====== Provided information

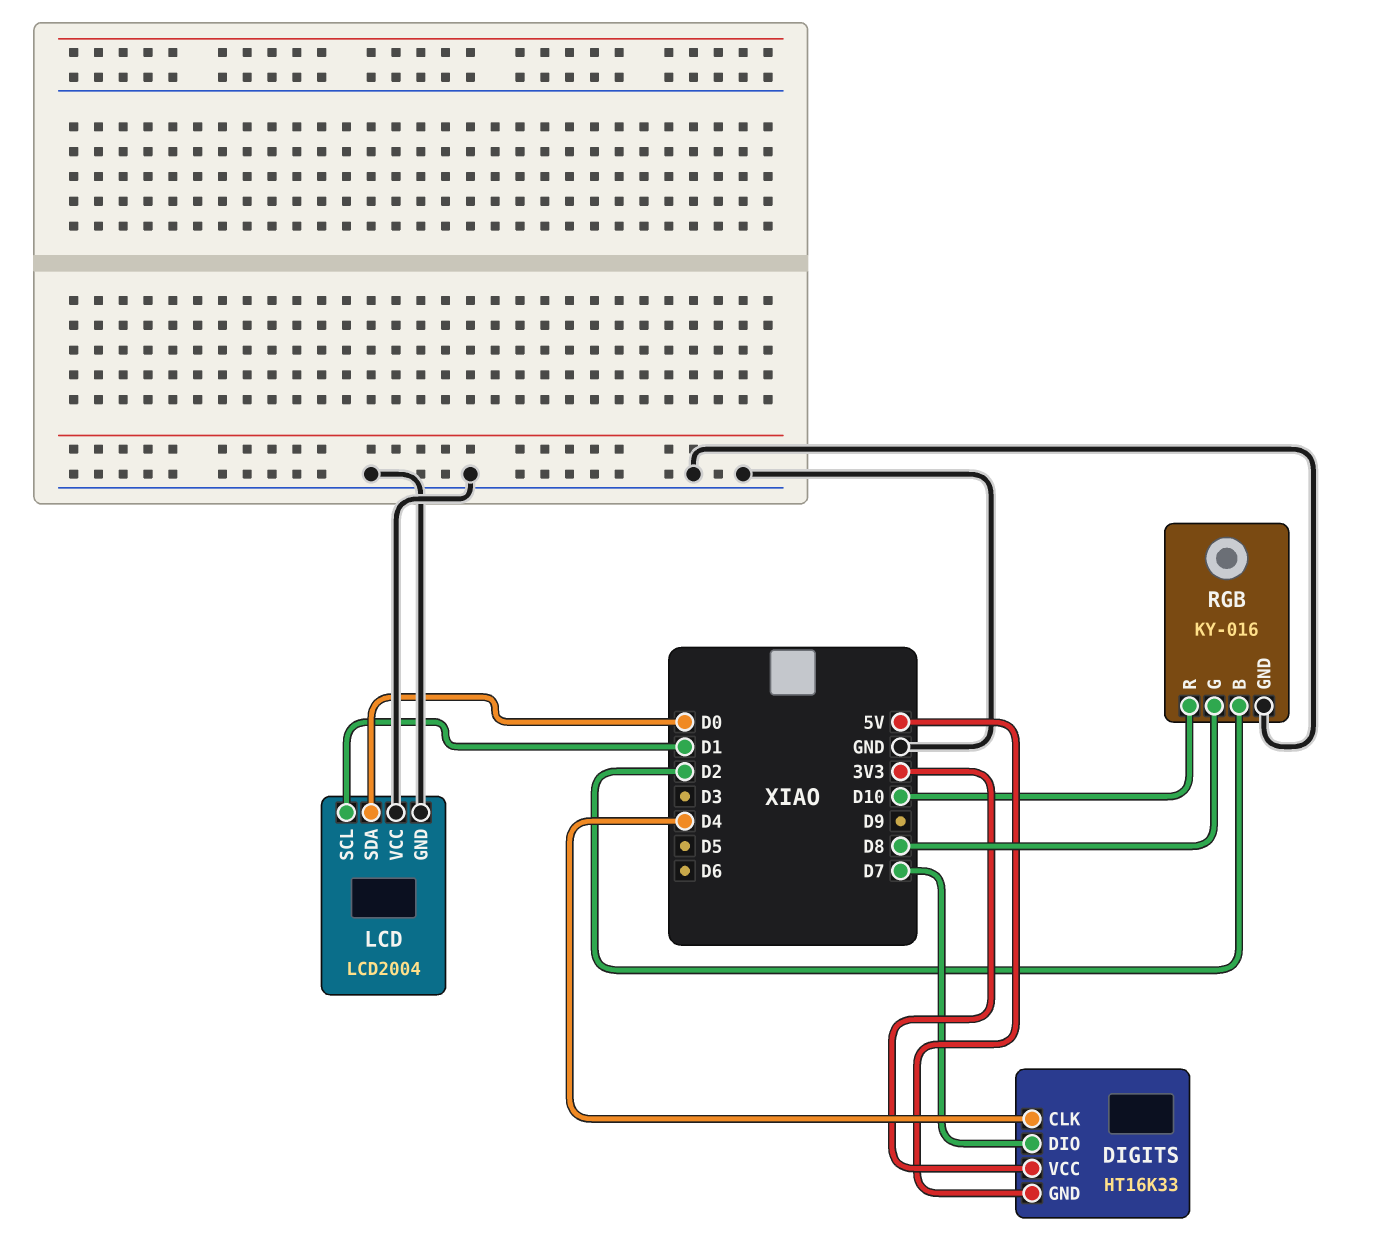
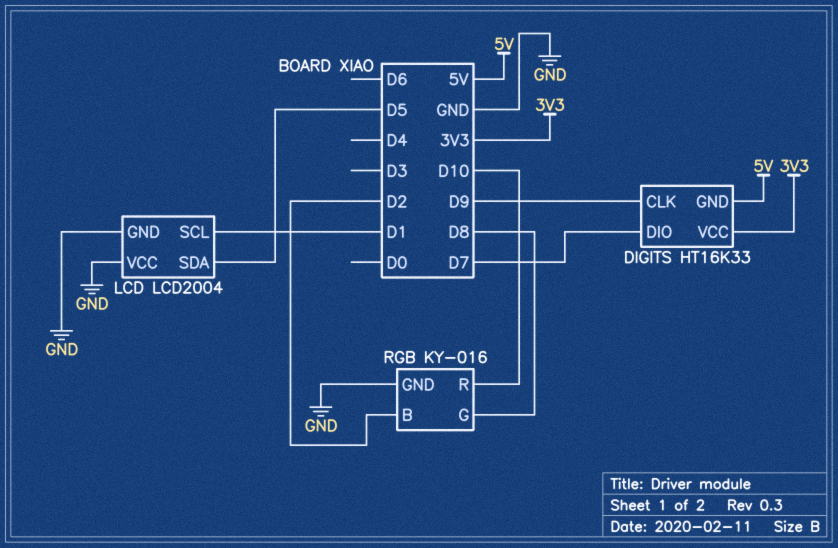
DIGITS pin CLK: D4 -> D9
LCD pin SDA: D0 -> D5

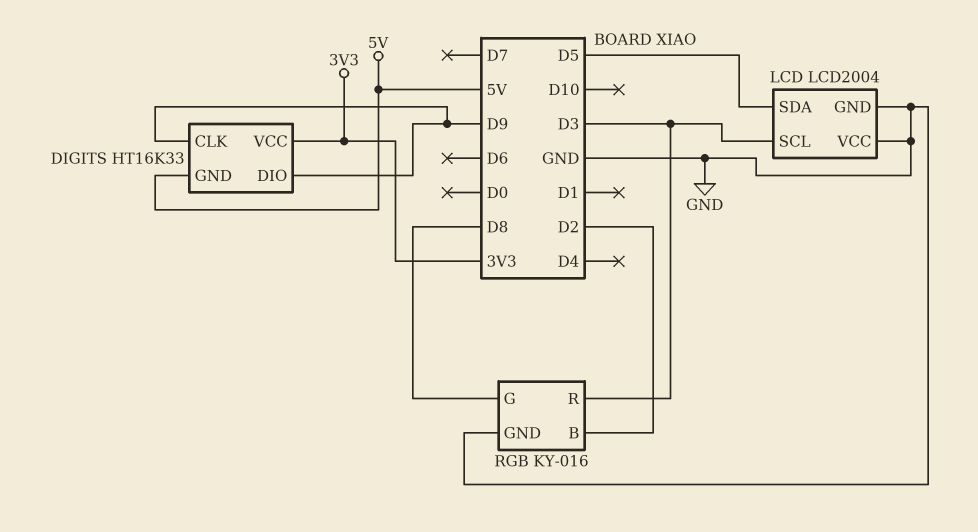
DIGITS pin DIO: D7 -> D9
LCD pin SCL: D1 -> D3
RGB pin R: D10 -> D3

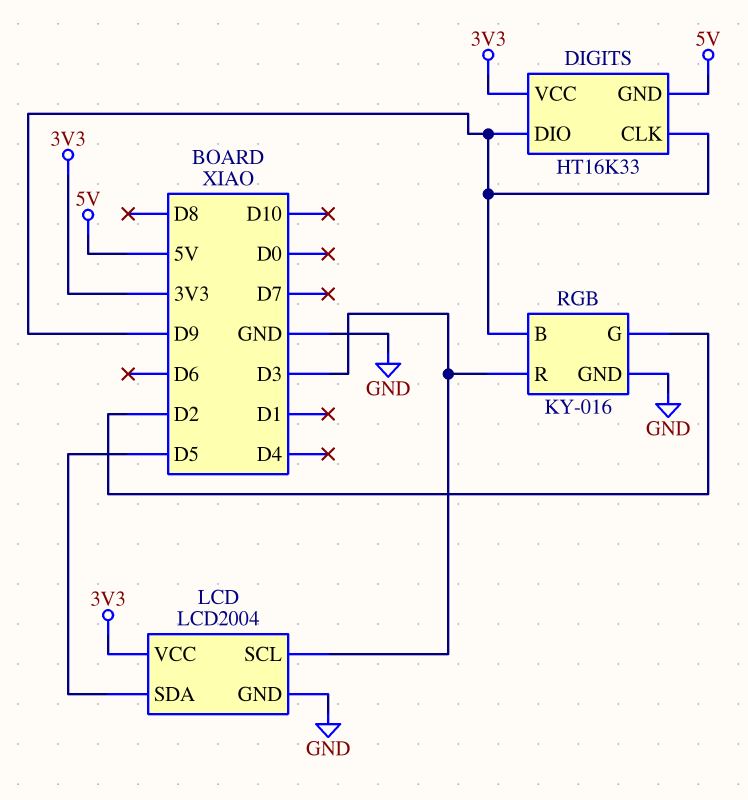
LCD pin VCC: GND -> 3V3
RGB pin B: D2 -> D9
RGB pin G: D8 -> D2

============
====== Provided information

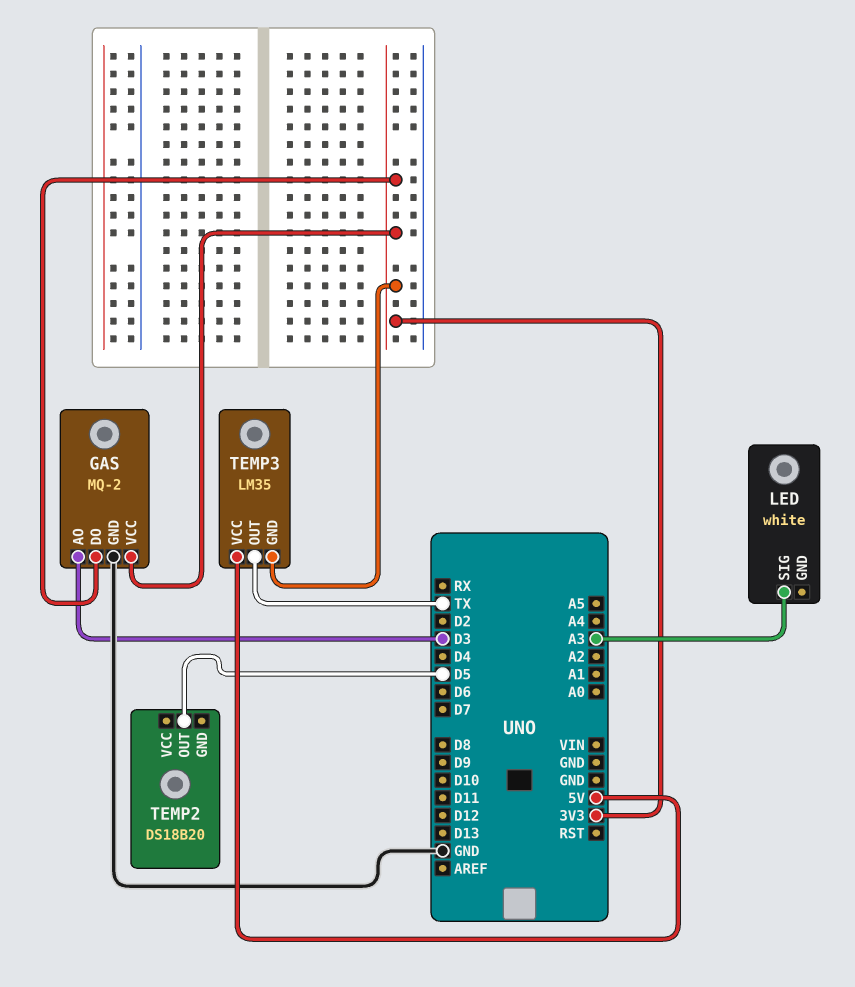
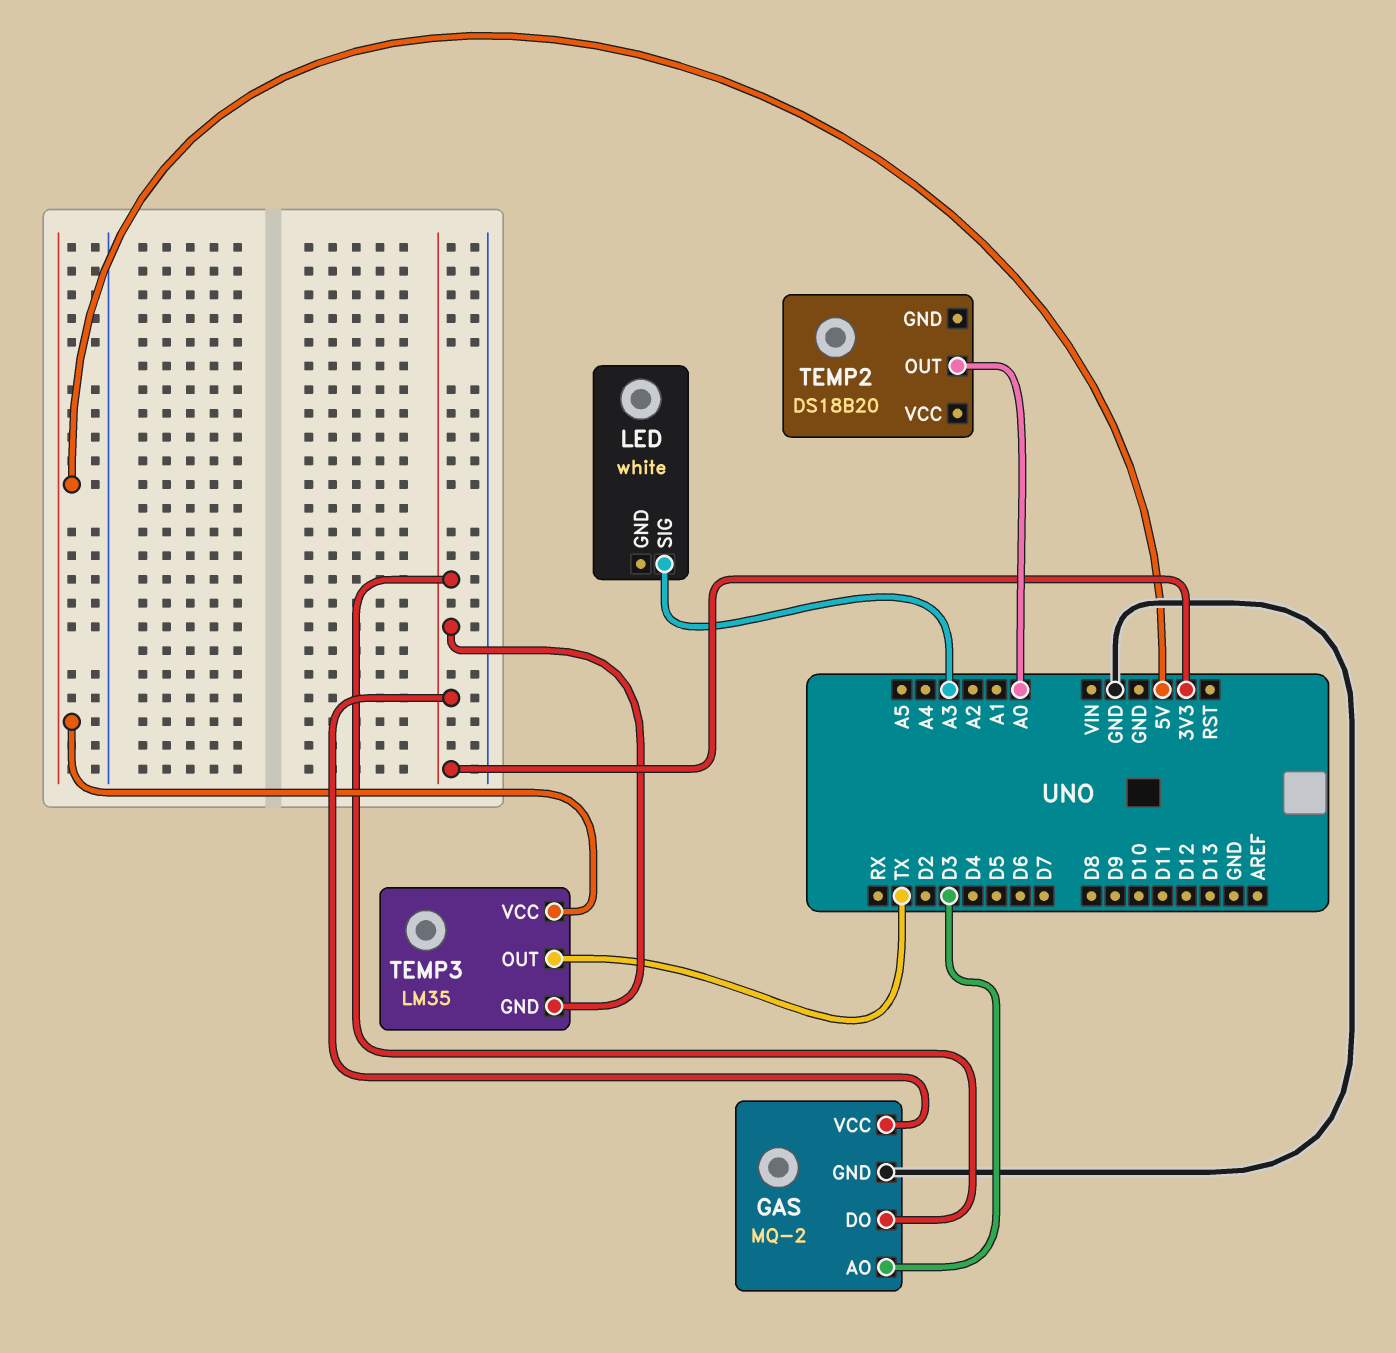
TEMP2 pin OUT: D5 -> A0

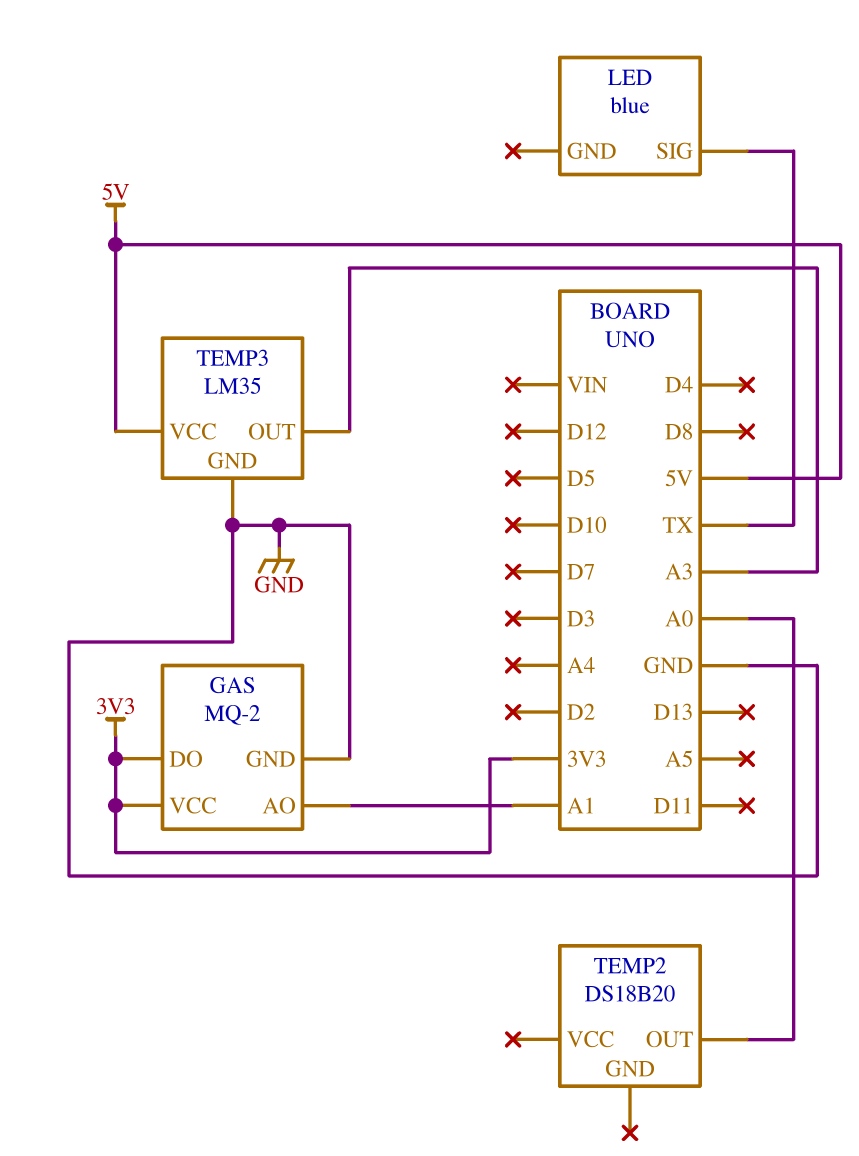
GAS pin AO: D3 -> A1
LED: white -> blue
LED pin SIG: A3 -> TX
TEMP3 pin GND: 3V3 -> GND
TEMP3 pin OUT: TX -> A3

============
====== Provided information

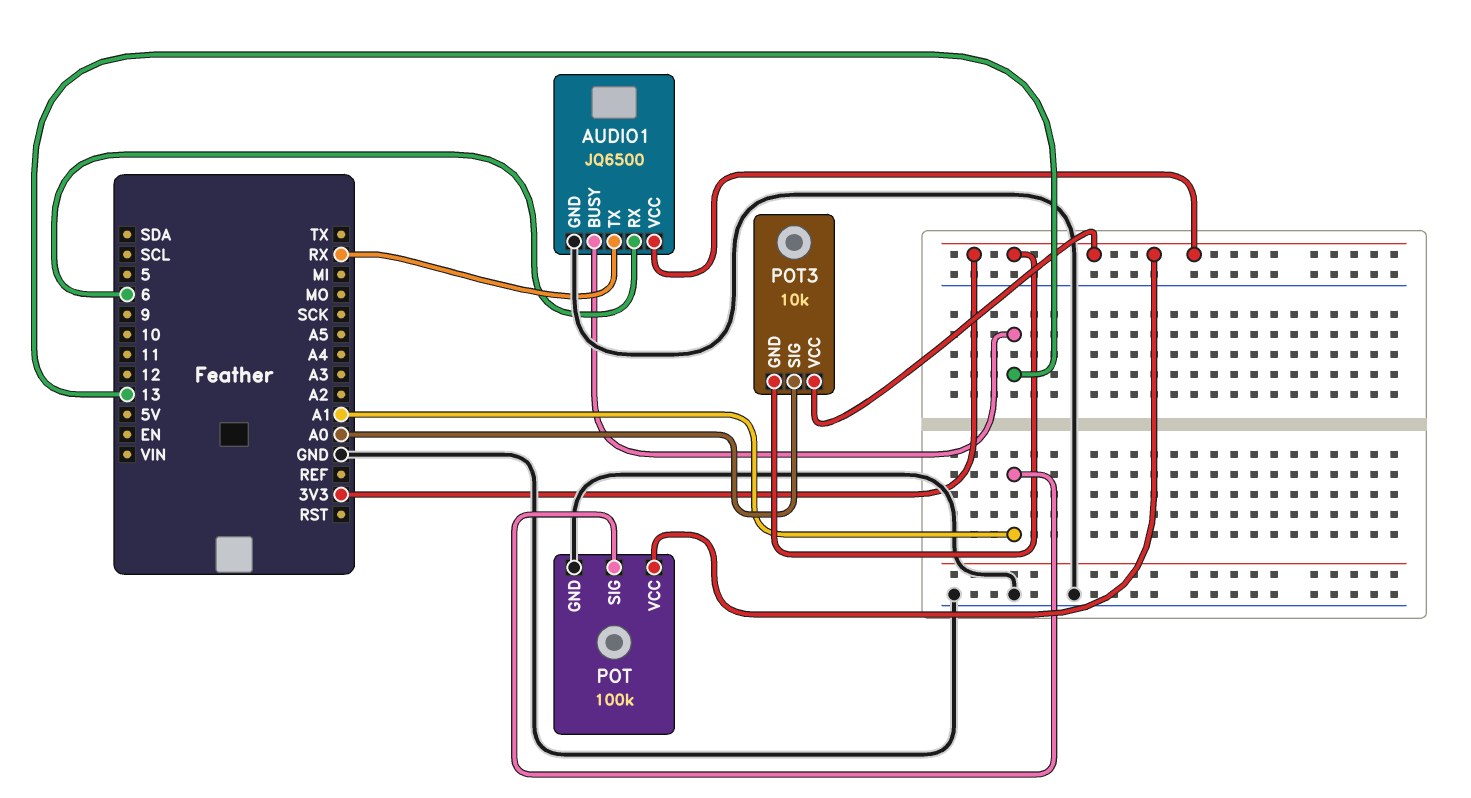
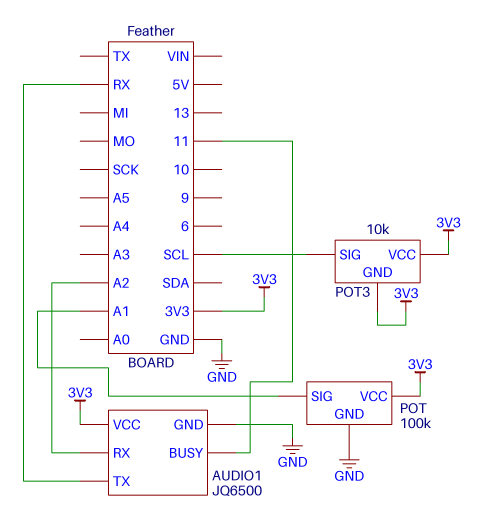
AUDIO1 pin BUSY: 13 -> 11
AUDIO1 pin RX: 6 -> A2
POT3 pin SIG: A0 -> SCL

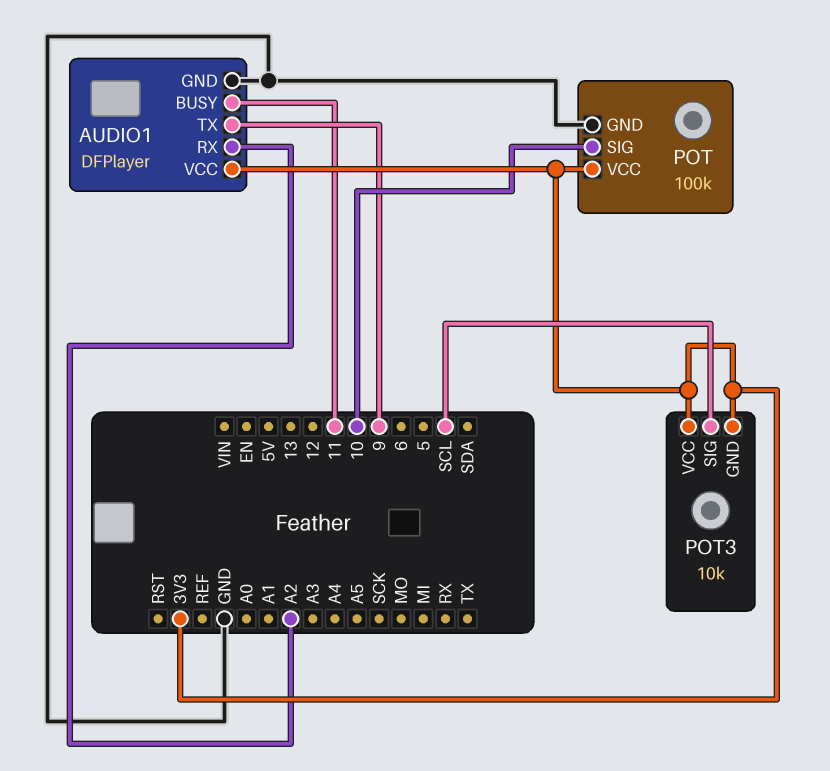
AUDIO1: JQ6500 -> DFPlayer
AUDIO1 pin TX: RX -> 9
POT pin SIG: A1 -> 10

============

• Work to complete: The required output is a copy of each line in the records where the string "DIGITS" occurs.

• Solution below:
DIGITS pin CLK: D4 -> D9
DIGITS pin DIO: D7 -> D9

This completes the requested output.